▸ Aim of the exercise
Output exactly the line containing "L1: 10uH (U6/SW, VEXT) -> none" and each line after it through the last line of the records, and nothing else.

▸ Source information
★ ★ ★ ★

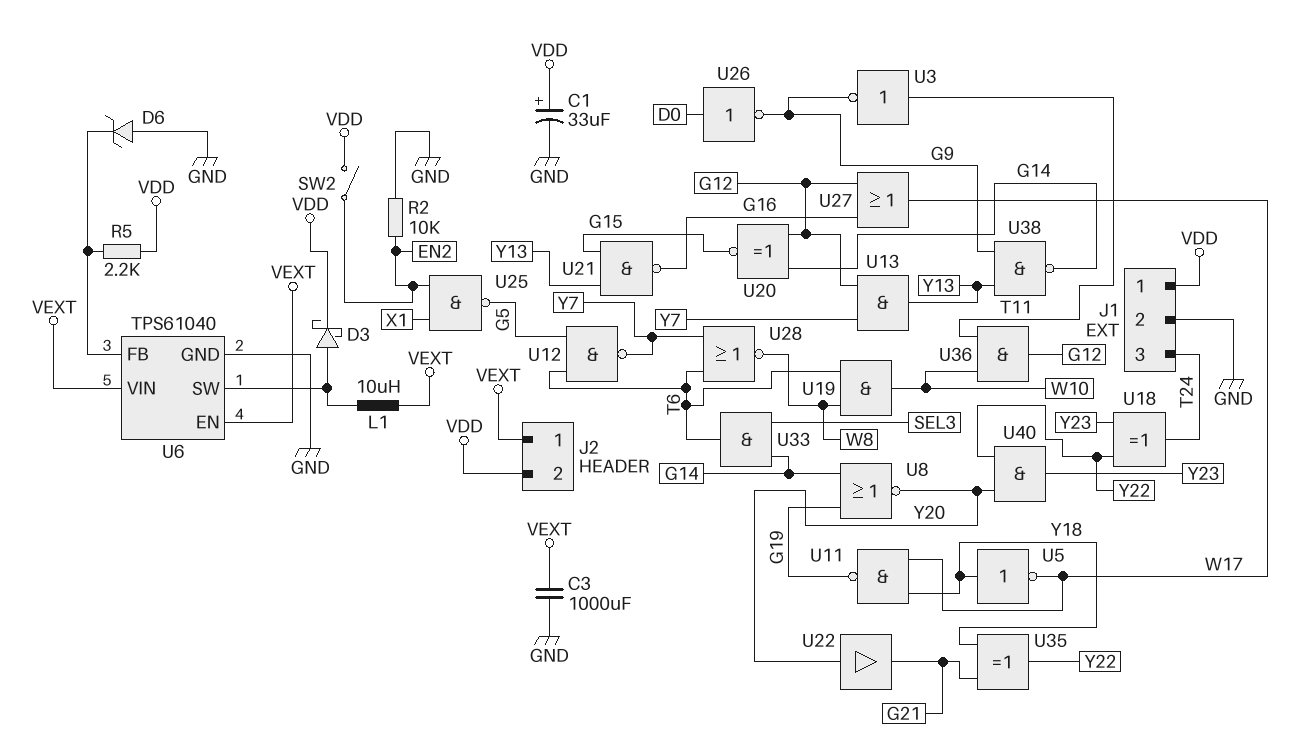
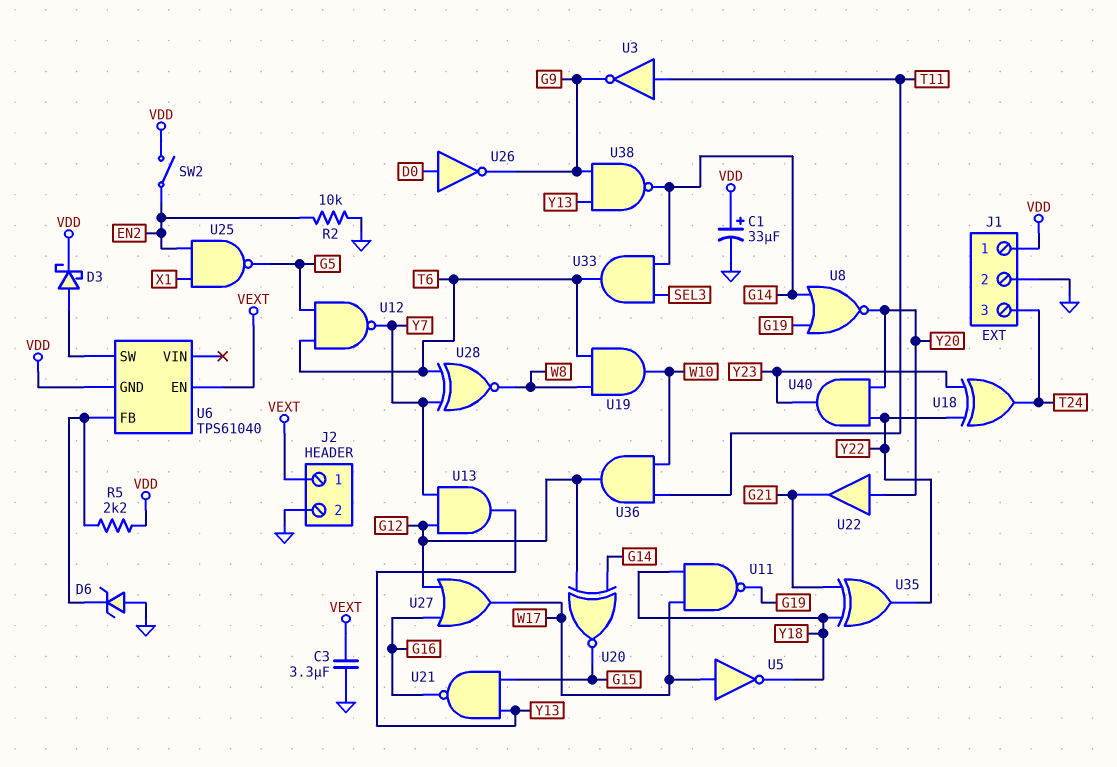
C3: 1000uF (GND, VEXT) -> 3.3uF (GND, VEXT)
J2 pin 2: VDD -> GND
L1: 10uH (U6/SW, VEXT) -> none
U5: NOT (in Y18, out W17) -> NOT (in W17, out Y18)
U6 pin GND: GND -> VDD
U6 pin VIN: VEXT -> none
U28: NOR (in T6, in Y7, out W8) -> XNOR (in T6, in Y7, out W8)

★ ★ ★ ★

▸ Task answer
L1: 10uH (U6/SW, VEXT) -> none
U5: NOT (in Y18, out W17) -> NOT (in W17, out Y18)
U6 pin GND: GND -> VDD
U6 pin VIN: VEXT -> none
U28: NOR (in T6, in Y7, out W8) -> XNOR (in T6, in Y7, out W8)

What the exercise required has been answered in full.